[Start of section]

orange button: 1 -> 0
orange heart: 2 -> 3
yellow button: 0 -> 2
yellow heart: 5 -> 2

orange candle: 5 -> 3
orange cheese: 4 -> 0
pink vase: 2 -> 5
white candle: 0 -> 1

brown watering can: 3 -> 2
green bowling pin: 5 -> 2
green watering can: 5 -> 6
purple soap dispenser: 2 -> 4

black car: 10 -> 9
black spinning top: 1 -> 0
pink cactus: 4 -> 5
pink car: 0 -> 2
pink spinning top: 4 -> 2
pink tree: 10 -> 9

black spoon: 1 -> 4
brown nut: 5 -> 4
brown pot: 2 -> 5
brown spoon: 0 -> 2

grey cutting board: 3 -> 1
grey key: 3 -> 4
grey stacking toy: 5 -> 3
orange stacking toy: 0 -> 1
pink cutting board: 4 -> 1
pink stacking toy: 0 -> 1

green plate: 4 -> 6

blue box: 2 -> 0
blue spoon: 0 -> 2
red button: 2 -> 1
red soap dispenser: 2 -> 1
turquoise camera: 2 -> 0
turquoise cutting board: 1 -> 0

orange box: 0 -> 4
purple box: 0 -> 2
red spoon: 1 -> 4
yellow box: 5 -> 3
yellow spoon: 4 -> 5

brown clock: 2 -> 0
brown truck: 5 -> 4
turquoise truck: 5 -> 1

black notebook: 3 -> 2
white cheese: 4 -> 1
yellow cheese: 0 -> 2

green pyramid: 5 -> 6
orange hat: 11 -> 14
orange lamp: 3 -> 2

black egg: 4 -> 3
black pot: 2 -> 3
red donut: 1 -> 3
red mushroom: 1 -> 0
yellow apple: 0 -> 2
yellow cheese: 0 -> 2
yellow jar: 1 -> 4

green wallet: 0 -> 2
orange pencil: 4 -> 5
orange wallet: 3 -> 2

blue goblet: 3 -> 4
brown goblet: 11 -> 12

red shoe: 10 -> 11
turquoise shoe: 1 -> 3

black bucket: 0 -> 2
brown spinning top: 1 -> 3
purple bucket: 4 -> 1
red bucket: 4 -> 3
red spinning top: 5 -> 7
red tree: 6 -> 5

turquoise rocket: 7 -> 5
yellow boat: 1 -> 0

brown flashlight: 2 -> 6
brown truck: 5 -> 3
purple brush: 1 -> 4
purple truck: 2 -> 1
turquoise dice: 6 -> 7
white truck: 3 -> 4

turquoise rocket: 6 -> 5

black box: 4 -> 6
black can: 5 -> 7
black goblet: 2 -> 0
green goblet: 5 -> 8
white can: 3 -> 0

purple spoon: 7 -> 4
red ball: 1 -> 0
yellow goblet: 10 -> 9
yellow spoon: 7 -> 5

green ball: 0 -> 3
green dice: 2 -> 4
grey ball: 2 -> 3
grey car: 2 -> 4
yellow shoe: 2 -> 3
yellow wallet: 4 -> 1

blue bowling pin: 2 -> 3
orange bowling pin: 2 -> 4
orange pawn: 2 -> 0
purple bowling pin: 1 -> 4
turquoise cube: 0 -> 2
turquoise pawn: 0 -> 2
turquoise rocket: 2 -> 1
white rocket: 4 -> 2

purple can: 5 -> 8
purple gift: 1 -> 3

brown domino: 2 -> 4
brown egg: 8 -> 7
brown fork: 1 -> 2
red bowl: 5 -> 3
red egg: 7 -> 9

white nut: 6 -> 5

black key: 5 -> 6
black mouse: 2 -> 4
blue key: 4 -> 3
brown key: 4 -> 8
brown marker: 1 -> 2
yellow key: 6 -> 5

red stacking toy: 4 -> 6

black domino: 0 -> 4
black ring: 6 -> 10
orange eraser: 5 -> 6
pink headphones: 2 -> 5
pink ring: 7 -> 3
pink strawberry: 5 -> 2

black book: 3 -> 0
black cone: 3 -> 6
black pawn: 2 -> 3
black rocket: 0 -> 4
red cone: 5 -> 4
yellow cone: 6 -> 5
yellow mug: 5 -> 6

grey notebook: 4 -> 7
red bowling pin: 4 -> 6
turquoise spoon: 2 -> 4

[End of section]

▸ Work task
Of the lines above, retype only those from the line containing "green bowling pin: 5 -> 2" through the line containing "purple box: 0 -> 2", including both, exactly.

▸ Task result
green bowling pin: 5 -> 2
green watering can: 5 -> 6
purple soap dispenser: 2 -> 4

black car: 10 -> 9
black spinning top: 1 -> 0
pink cactus: 4 -> 5
pink car: 0 -> 2
pink spinning top: 4 -> 2
pink tree: 10 -> 9

black spoon: 1 -> 4
brown nut: 5 -> 4
brown pot: 2 -> 5
brown spoon: 0 -> 2

grey cutting board: 3 -> 1
grey key: 3 -> 4
grey stacking toy: 5 -> 3
orange stacking toy: 0 -> 1
pink cutting board: 4 -> 1
pink stacking toy: 0 -> 1

green plate: 4 -> 6

blue box: 2 -> 0
blue spoon: 0 -> 2
red button: 2 -> 1
red soap dispenser: 2 -> 1
turquoise camera: 2 -> 0
turquoise cutting board: 1 -> 0

orange box: 0 -> 4
purple box: 0 -> 2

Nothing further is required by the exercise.